TASK STATEMENT: Swap every "semicircle" in the listing below for "half-disk" and give the lines back otherwise unchanged, leaving out the pictures.

++++++++++

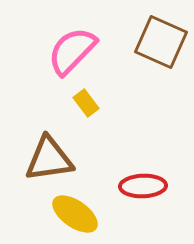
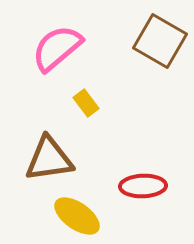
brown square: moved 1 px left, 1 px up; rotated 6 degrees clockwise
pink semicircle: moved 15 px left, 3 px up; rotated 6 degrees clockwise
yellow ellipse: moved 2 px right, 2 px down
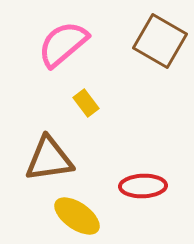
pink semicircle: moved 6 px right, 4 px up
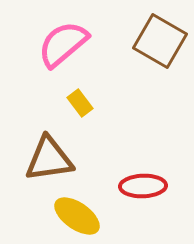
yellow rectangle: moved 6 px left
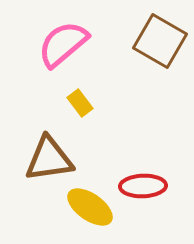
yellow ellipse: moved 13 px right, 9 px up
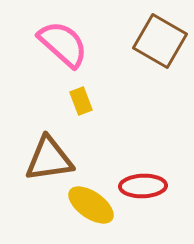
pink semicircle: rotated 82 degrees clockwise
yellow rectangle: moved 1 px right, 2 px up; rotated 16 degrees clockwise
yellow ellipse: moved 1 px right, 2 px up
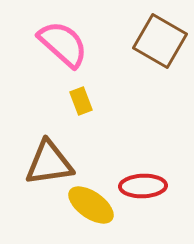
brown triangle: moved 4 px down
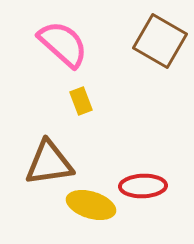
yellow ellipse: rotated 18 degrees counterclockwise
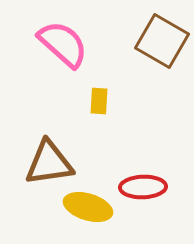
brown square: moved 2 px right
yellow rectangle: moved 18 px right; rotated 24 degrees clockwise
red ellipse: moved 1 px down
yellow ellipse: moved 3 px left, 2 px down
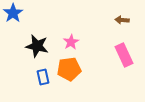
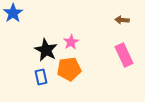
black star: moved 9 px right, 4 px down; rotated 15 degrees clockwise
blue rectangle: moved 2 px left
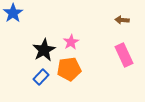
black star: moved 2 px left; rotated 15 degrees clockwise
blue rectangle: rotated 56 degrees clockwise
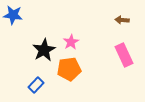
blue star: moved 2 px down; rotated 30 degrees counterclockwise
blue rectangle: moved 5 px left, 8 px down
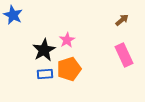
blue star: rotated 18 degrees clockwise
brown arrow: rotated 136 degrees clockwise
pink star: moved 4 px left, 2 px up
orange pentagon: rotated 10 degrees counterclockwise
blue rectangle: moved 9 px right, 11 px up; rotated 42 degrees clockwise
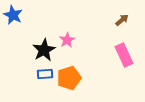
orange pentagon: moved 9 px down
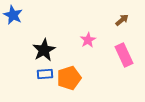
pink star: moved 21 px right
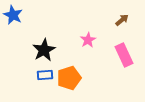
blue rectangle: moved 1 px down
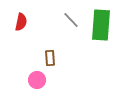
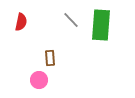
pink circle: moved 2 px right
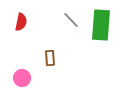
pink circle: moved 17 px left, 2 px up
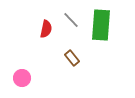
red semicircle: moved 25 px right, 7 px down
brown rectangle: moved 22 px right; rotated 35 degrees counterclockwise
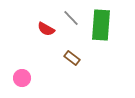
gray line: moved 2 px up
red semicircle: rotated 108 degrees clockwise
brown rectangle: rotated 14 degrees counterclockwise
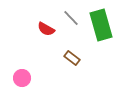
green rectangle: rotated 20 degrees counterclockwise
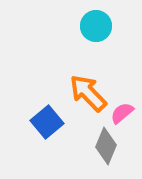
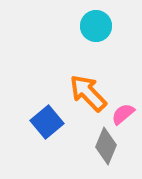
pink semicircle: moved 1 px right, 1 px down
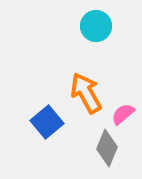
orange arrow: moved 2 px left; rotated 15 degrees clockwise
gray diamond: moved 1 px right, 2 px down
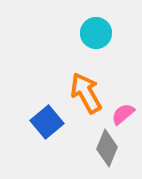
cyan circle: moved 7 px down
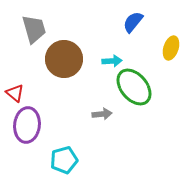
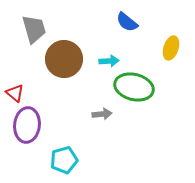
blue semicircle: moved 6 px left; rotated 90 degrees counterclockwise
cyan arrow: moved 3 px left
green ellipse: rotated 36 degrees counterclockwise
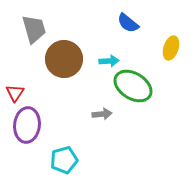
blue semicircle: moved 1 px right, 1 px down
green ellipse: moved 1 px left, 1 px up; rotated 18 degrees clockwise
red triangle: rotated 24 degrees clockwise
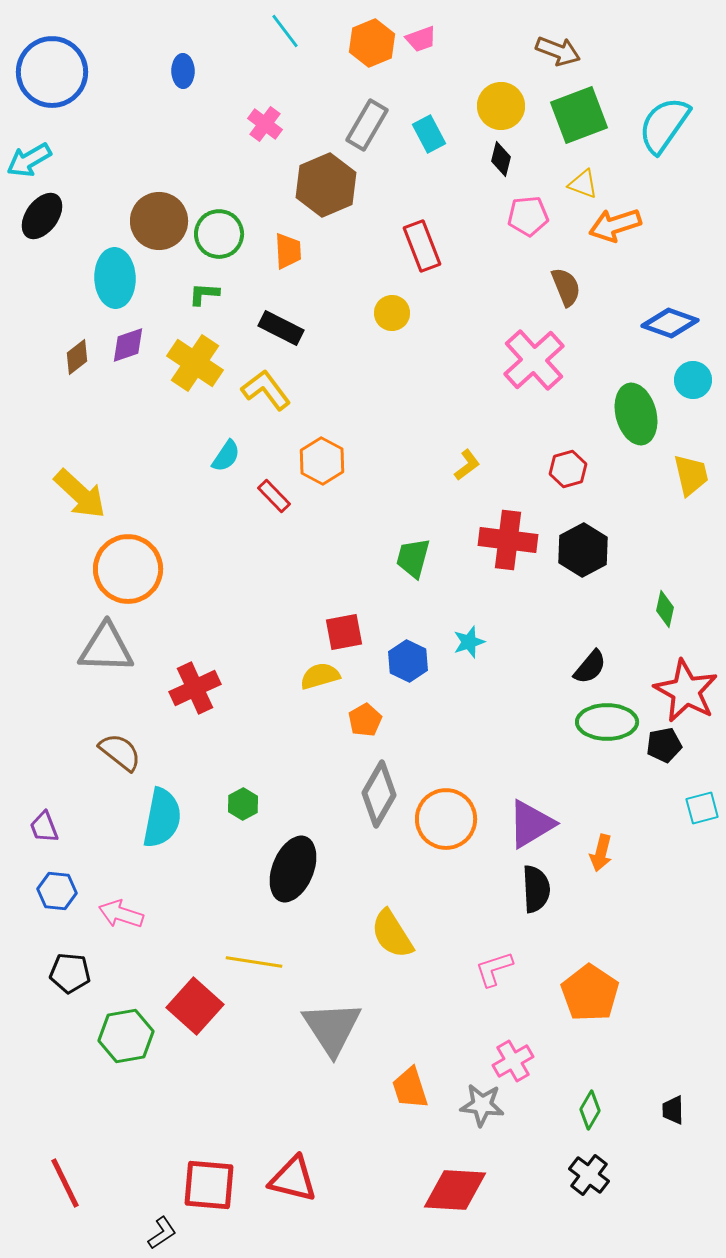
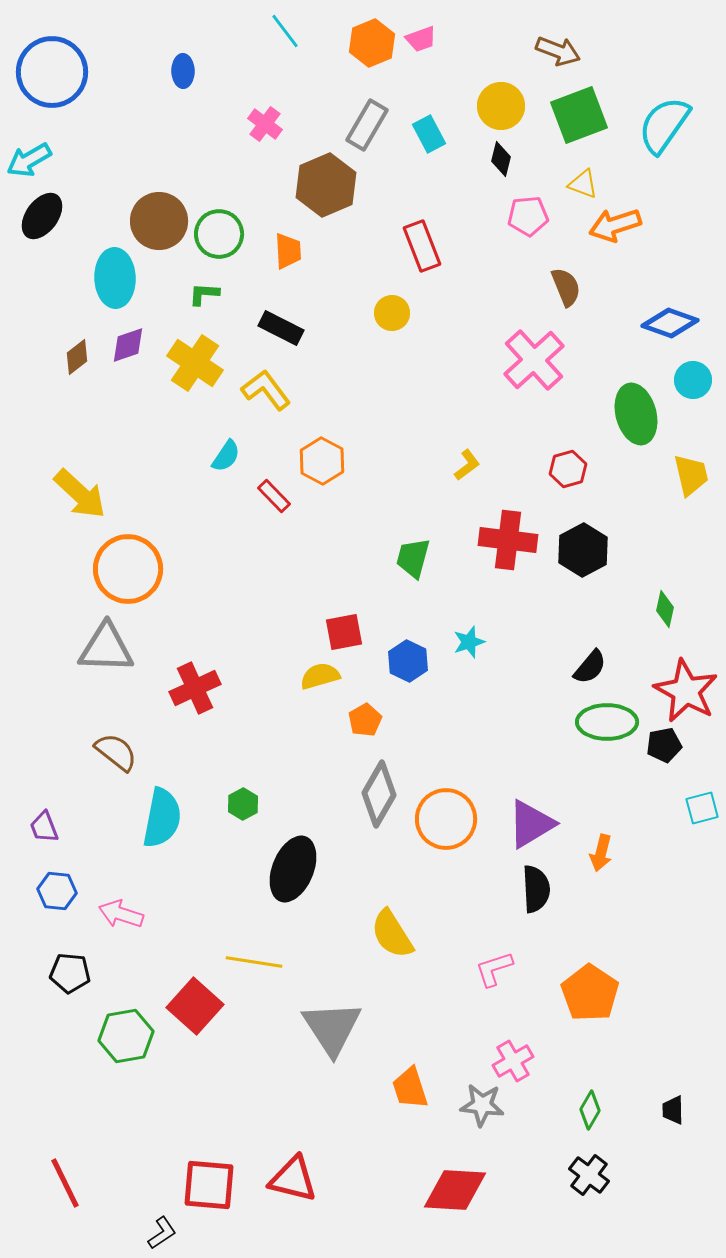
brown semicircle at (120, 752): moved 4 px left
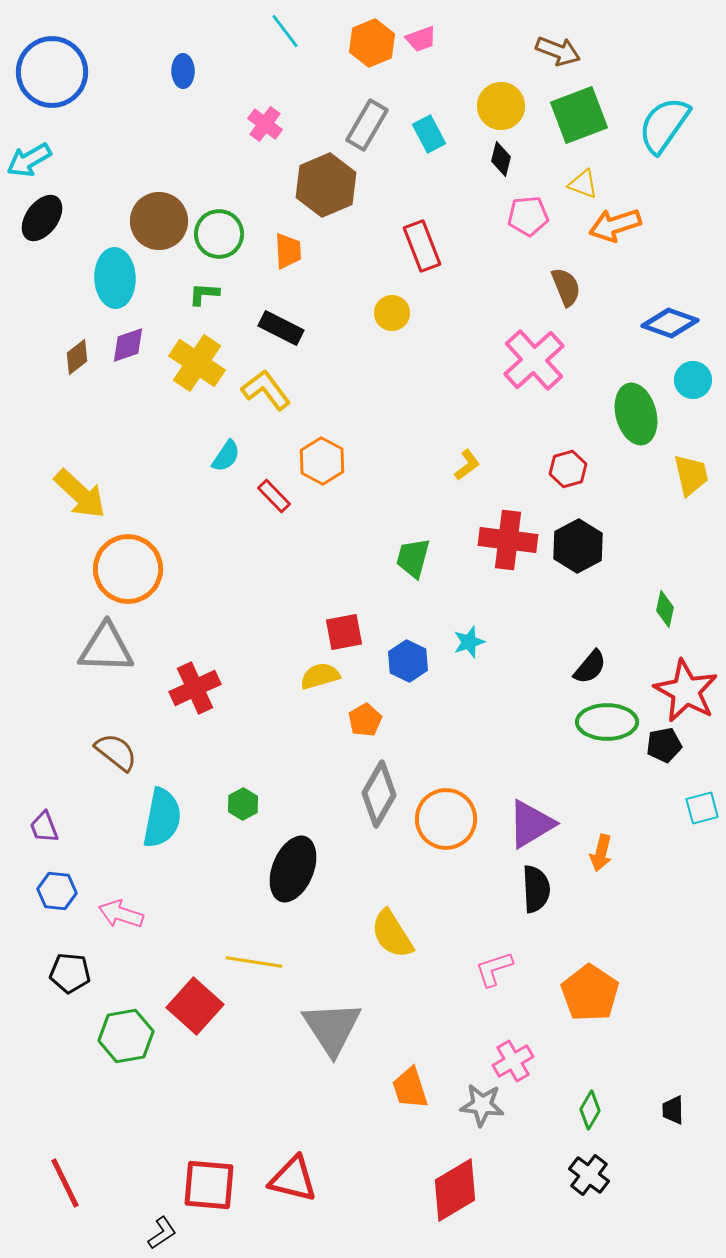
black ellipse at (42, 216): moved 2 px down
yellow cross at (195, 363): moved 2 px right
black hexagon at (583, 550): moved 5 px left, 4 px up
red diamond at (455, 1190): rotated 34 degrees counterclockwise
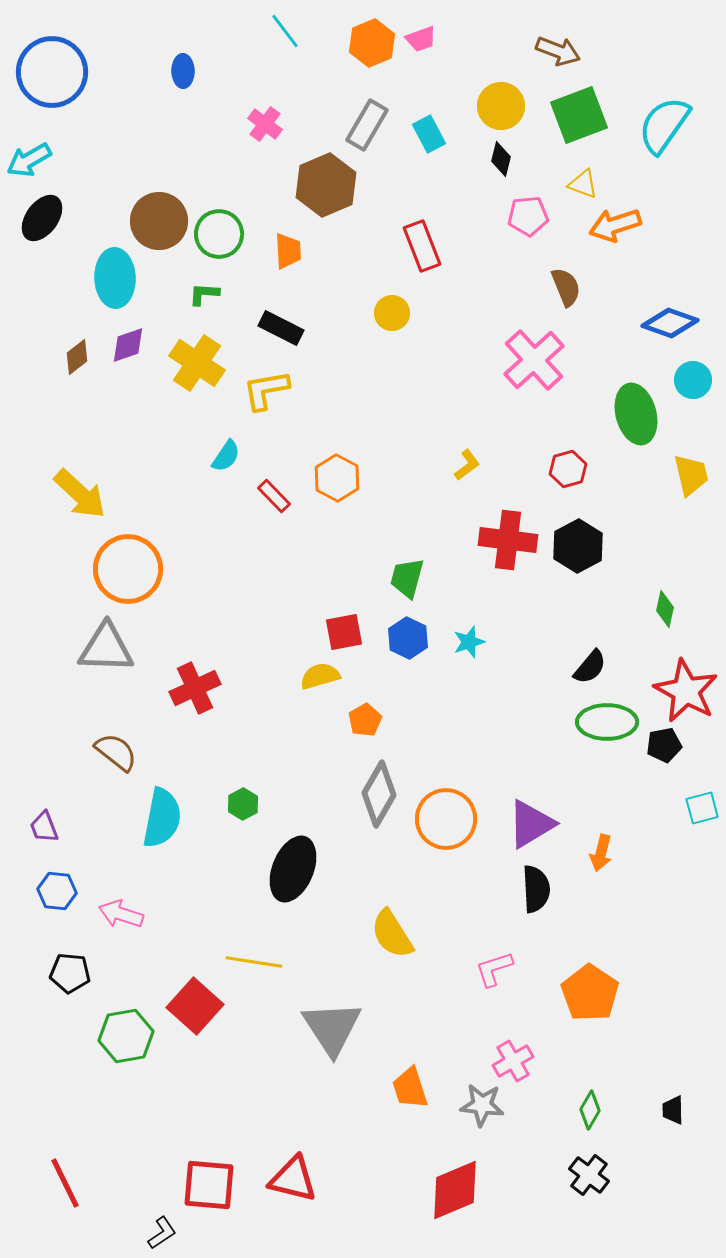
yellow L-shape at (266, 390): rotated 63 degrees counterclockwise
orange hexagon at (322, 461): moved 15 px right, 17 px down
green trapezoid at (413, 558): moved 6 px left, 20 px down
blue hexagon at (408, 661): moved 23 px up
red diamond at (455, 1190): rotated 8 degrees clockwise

++++++++++

FULL OUTPUT:
brown square: moved 1 px left, 1 px up; rotated 6 degrees clockwise
pink half-disk: moved 15 px left, 3 px up; rotated 6 degrees clockwise
yellow ellipse: moved 2 px right, 2 px down
pink half-disk: moved 6 px right, 4 px up
yellow rectangle: moved 6 px left
yellow ellipse: moved 13 px right, 9 px up
pink half-disk: rotated 82 degrees clockwise
yellow rectangle: moved 1 px right, 2 px up; rotated 16 degrees clockwise
yellow ellipse: moved 1 px right, 2 px up
brown triangle: moved 4 px down
yellow ellipse: rotated 18 degrees counterclockwise
brown square: moved 2 px right
yellow rectangle: moved 18 px right; rotated 24 degrees clockwise
red ellipse: moved 1 px down
yellow ellipse: moved 3 px left, 2 px down
black star: moved 9 px right, 4 px down; rotated 15 degrees clockwise
blue rectangle: moved 2 px left
black star: moved 2 px left; rotated 15 degrees clockwise
blue rectangle: rotated 56 degrees clockwise
blue star: moved 2 px down; rotated 30 degrees counterclockwise
blue rectangle: moved 5 px left, 8 px down
blue star: rotated 18 degrees clockwise
brown arrow: rotated 136 degrees clockwise
pink star: moved 4 px left, 2 px up
orange pentagon: rotated 10 degrees counterclockwise
blue rectangle: moved 9 px right, 11 px up; rotated 42 degrees clockwise
orange pentagon: moved 9 px down
pink star: moved 21 px right
blue rectangle: moved 1 px down
pink circle: moved 2 px right
pink circle: moved 17 px left, 2 px up
red half-disk: moved 25 px right, 7 px down
brown rectangle: moved 22 px right; rotated 35 degrees counterclockwise
gray line: moved 2 px up
red half-disk: rotated 108 degrees clockwise
brown rectangle: rotated 14 degrees counterclockwise
green rectangle: rotated 20 degrees counterclockwise
pink half-disk: moved 1 px right, 1 px down
orange arrow: moved 2 px left; rotated 15 degrees clockwise
gray diamond: moved 1 px right, 2 px down
cyan circle: moved 7 px down
blue half-disk: moved 6 px left; rotated 90 degrees counterclockwise
cyan arrow: moved 3 px left
green ellipse: rotated 36 degrees counterclockwise
blue half-disk: moved 1 px right, 1 px down
green ellipse: moved 1 px left, 1 px up; rotated 18 degrees clockwise
red triangle: rotated 24 degrees clockwise
brown half-disk at (120, 752): moved 4 px left
black ellipse at (42, 216): moved 2 px down
yellow cross at (195, 363): moved 2 px right
black hexagon at (583, 550): moved 5 px left, 4 px up
red diamond at (455, 1190): rotated 34 degrees counterclockwise
yellow L-shape at (266, 390): rotated 63 degrees counterclockwise
orange hexagon at (322, 461): moved 15 px right, 17 px down
green trapezoid at (413, 558): moved 6 px left, 20 px down
blue hexagon at (408, 661): moved 23 px up
red diamond at (455, 1190): rotated 8 degrees clockwise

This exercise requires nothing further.